Scene comparison data

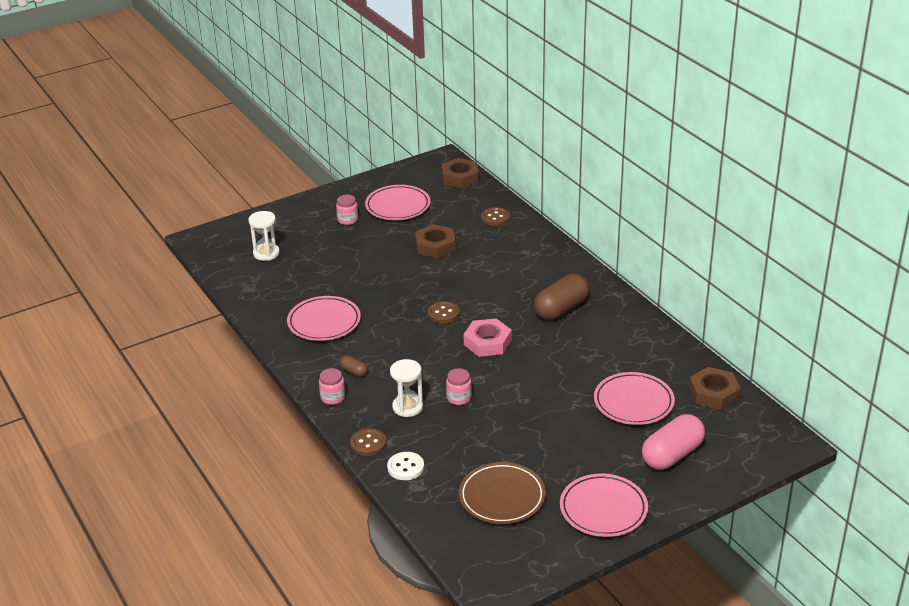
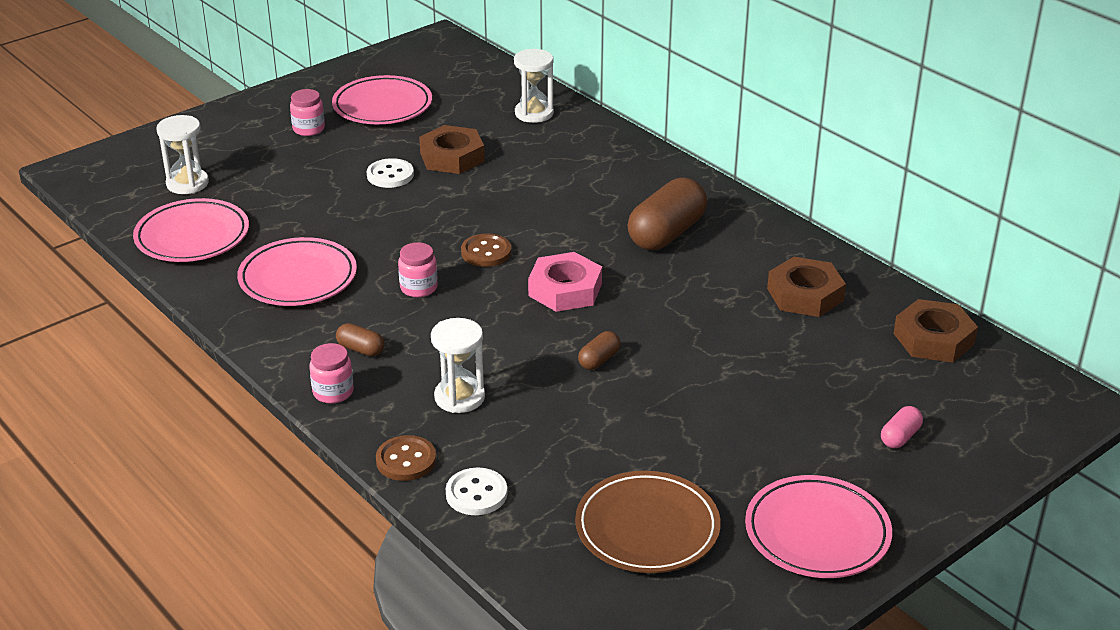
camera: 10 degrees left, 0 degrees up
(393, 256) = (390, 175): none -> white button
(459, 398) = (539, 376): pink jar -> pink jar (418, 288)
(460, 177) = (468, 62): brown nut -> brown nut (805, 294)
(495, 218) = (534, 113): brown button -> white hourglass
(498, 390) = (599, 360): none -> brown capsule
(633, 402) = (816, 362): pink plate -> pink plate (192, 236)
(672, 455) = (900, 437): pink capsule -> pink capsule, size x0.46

### [WHAT YOU HAVE TO DO]
Where a line of the data includes the string "none", list that line.

### [OUTPUT BELOW]
(393, 256) = (390, 175): none -> white button
(498, 390) = (599, 360): none -> brown capsule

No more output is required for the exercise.